### REQUIREMENTS
Find every line in the records below that contains the string "numbers", and copy each of those lines.

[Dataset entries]
+===+

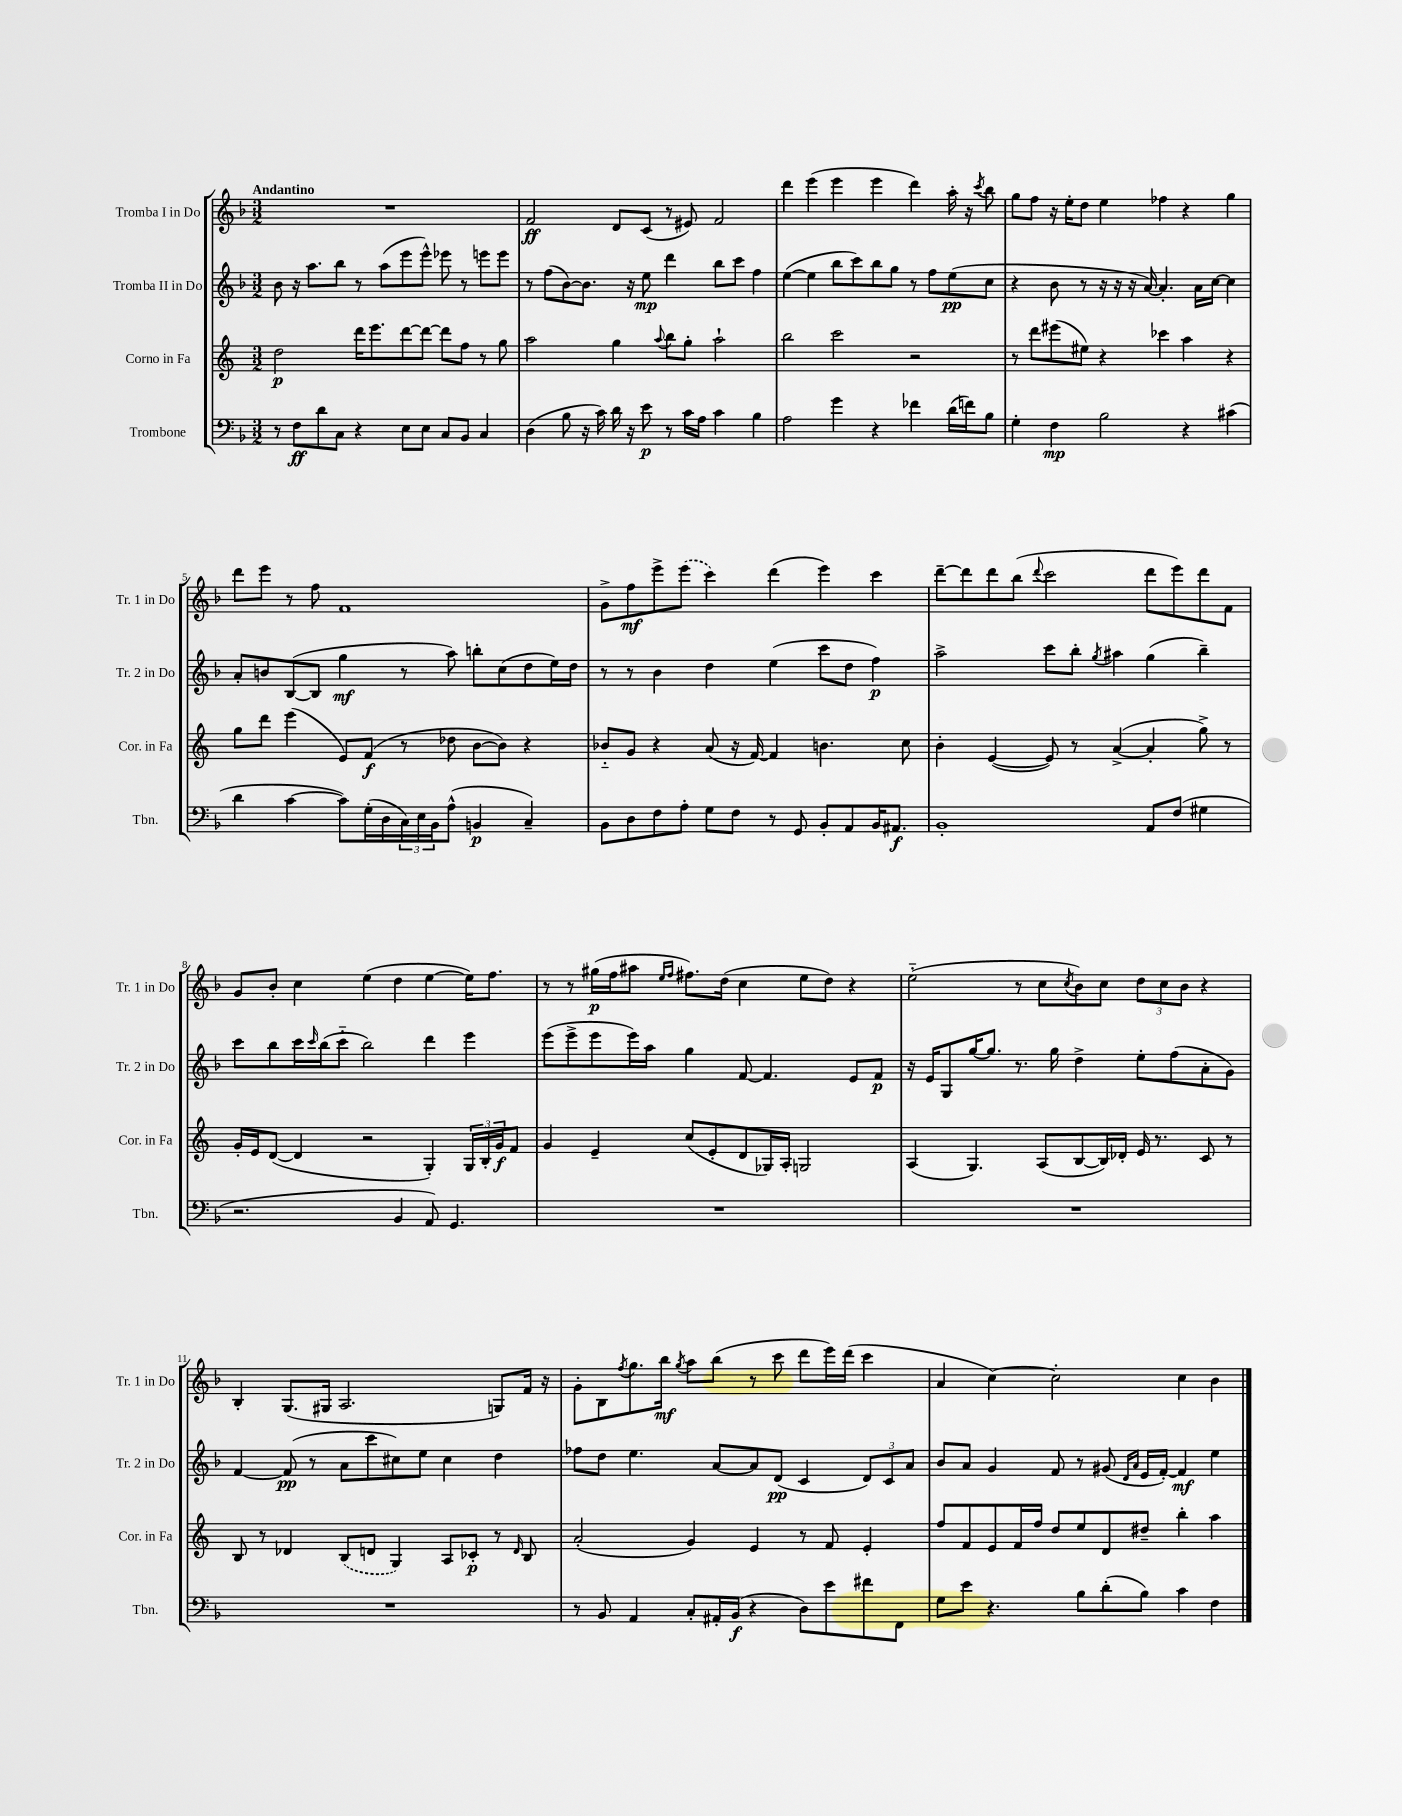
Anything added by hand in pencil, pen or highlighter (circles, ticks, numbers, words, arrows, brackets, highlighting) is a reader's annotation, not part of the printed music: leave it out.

**kern	**kern	**kern	**kern
*staff4	*staff3	*staff2	*staff1
*clefF4	*clefG2	*clefG2	*clefG2
*k[b-]	*k[]	*k[b-]	*k[b-]
*M3/2	*M3/2	*M3/2	*M3/2
8r	2dd\	8b-\	1.r
8F\L	.	16r	.
.	.	8.aa\L	.
8d\	.	.	.
8C\J	.	8bb-\J	.
4r	16ddd\LK	8r	.
.	8.eee\	.	.
.	.	(8aa\L	.
8E\L	[8ddd\	8eee\	.
8E\J	8ddd\_J	8eee^^\J)	.
8C/L	8ddd\]L	8eee-\	.
8BB-/J	8ff\J	8r	.
4C/	8r	8eee\L	.
.	8gg\	8eee\J	.
=	=	=	=
(4D\	2aa\	8r	2f/
.	.	(8ff\L	.
8B-\	.	[8b-\)	.
16r	.	8.b-\]J	.
16c\)	.	.	.
16d\	4gg\	.	8d/L
16r	.	16r	.
8e\	.	8ee\	(8c/J
.	8qqaa/	.	.
8r	8bb\L	4ddd\	8r
16c\LL	8gg'\J	.	8e#/)
16A\JJ	.	.	.
4c\	2aa`\	8bb-\L	2f/
.	.	8ccc\J	.
4B-\	.	4ff\	.
=	=	=	=
2A\	2bb\	([4ee\	4ddd\
.	.	4ee\]	(4eee\
4g\	2ccc\	8bb-\L	4eee\
.	.	8ccc\)	.
4r	.	8bb-\	4eee\
.	.	8gg\J	.
4f-\	2r	8r	4ddd\)
.	.	8ff\L	.
(16d\LL	.	(8ee\	16aa'\
16f\J)	.	.	16r
.	.	.	8qccc/
8B-\J	.	8cc\J	8bb-\
=	=	=	=
4G'\	8r	4r	8gg\L
.	8ddd\L	.	8ff\J
4F\	(8eee#\	8b-\	16r
.	.	.	16ee'\LK
.	8ee#\J)	8r	8dd\J
2B-\	4r	16r	4ee\
.	.	16r	.
.	.	16r	.
.	.	[16a/)	.
.	4ccc-\	4.a'/]	4ff-\
4r	4aa\	.	4r
.	.	16a\LL	.
.	.	[16cc\JJ	.
(4c#\	4r	4cc\]	4gg\
=	=	=	=
4d\	8gg\L	8a'/L	8ddd\L
.	8ddd\J	8b/	8eee\J
[4c\	(4eee\	([8B-/	8r
.	.	8B-/]J	8ff\
8c\]L)	8e/L)	4gg\	1f
(16G'\L	(8f/J	.	.
16D\	.	.	.
24C\)	8r	8r	.
24E\	.	.	.
24BB-\J	.	.	.
(8A^^\J	8dd-\	8aa\)	.
4BB/	[8b\L	8bb'\L	.
.	8b\]J)	(8cc\	.
4C~/)	4r	8dd\	.
.	.	16ee\L)	.
.	.	16dd\JJ	.
=	=	=	=
8BB-\L	8b-'~/L	8r	8g^\L
8D\	8g/J	8r	8ff\
8F\	4r	4b-\	8eee^\
8A'\J	.	.	(8eee\J
8G\L	(8a/	4dd\	4ccc\)
8F\J	16r	.	.
.	[16f/)	.	.
8r	4f/]	(4ee\	(4ddd\
8GG/	.	.	.
8BB-'/L	4.b\	8ccc\L	4eee\)
8AA/	.	8dd\J	.
16BB-/K	.	4ff\)	4ccc\
8.AA#/J	.	.	.
.	8cc\	.	.
=	=	=	=
1BB-'	4b'\	2aa^\	[8ddd~\L
.	.	.	8ddd\]
.	([4e/	.	8ddd\
.	.	.	(8bb-\J
.	.	.	8qqddd/
.	8e/])	8ccc\L	2ccc\
.	8r	8bb-'\J	.
.	.	8qgg/	.
.	([4a^/	4aa#\	.
8AA/L	4a'/]	(4gg\	8ddd\L
(8F/J	.	.	8eee\)
4G#\	8gg^\)	4bb-~\)	8ddd\
.	8r	.	8f\J
=	=	=	=
2.r	16g'/LL	8ccc\L	8g/L
.	16e/J	.	.
.	([8d/J	8bb-\	8b-'/J
.	4d/]	16ccc\L	4cc\
.	.	16qqccc/	.
.	.	(16bb-\J	.
.	.	8ccc'~\J	.
.	2r	2bb-\)	(4ee\
4BB-/	.	.	4dd\
8AA/)	4G'/)	4ddd\	[4ee\
4.GG/	.	.	.
.	24G/LL	4eee\	16ee\]LK)
.	24B'/	.	.
.	.	.	8.ff\J
.	24g/J	.	.
.	8f/J	.	.
=	=	=	=
1.r	4g/	(8eee\L	8r
.	.	8eee^\	8r
.	4e~/	8eee\	(16gg#\LL
.	.	.	16ff\J
.	.	16eee\L)	8aa#\J
.	.	16aa\JJ	.
.	.	.	16qqee/LL
.	.	.	16qqff/JJ
.	(8cc/L	4gg\	8.ff#\L)
.	8e'/	.	.
.	.	.	(16dd\Jk
.	8d/	[8f/	4cc\
.	16G-/L)	4.f/]	.
.	16A'/JJ	.	.
.	2G/	.	8ee\L
.	.	.	8dd\J)
.	.	8e/L	4r
.	.	8f/J	.
=	=	=	=
1.r	(4A/	16r	(2ee'~\
.	.	16e/LK	.
.	.	8G/	.
.	4.G/)	[16gg/K	.
.	.	8.gg/]J	.
.	.	8.r	8r
.	(8A/L	.	8cc\L
.	.	16gg\	.
.	.	.	8qcc/
.	[8B/	4dd^\	8b-\)
.	16B/]L)	.	8cc\J
.	16d-'/JJ	.	.
.	16e/	8ee'\L	12dd\L
.	8.r	.	.
.	.	.	12cc\
.	.	(8ff\	.
.	.	.	12b-\J
.	8c/	8a'\	4r
.	8r	8g\J)	.
=	=	=	=
1.r	8B/	[4f/	4B-'/
.	8r	.	.
.	4d-/	(8f/]	(8.G/L
.	.	8r	.
.	.	.	16G#/Jk
.	(8B/L	8a\L	2.A/
.	8d/J	8ccc\	.
.	4G/)	8cc#\)	.
.	.	8ee\J	.
.	8A/L	4cc#\	.
.	8c-'/J	.	.
.	8r	4dd\	8G/L)
.	16qqd/	.	.
.	8B/	.	16f/Jk
.	.	.	16r
=	=	=	=
8r	(2a'/	8ff-\L	8g'\L
8BB-/	.	8dd\J	8B-\
.	.	.	8qff/
4AA/	.	4.ee\	8.gg\
.	.	.	16bb-\Jk
.	.	.	8qgg/
8C'/L	4g/)	.	8aa\L
16AA#'/L	.	[8a/L	(8bb-\J
(16BB-/JJ	.	.	.
4r	4e/	8a/]	8r
.	.	(8d/J	8ccc\
8D\L)	8r	4c/	8ddd\L
8e\	8f/	.	16eee\L)
.	.	.	(16ddd\JJ
8f#\	4e'/	12d/L)	4ccc\
.	.	12c/	.
8FF\J	.	.	.
.	.	12a/J	.
=	=	=	=
8G\L	8ff/L	8b-/L	4a/
8e\J	8f/	8a/J	.
4.r	8e/	4g/	[4cc\)
.	16f/L	.	.
.	16ff/JJ	.	.
.	8dd/L	8f/	2cc'\]
8B-\L	8ee/	8r	.
(8d'\	8d/	(8g#/	.
.	.	16qqd/LL	.
.	.	16qqa/JJ	.
8B-\J)	8dd#~/J	16e/LL	.
.	.	[16f'/JJ)	.
4c\	4bb'\	4f/]	4cc\
4F\	4aa\	4ee\	4b-\
==	==	==	==
*-	*-	*-	*-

+===+

### THE REPLY
Anything added by hand in pencil, pen or highlighter (circles, ticks, numbers, words, arrows, brackets, highlighting) is a reader's annotation, not part of the printed music: leave it out.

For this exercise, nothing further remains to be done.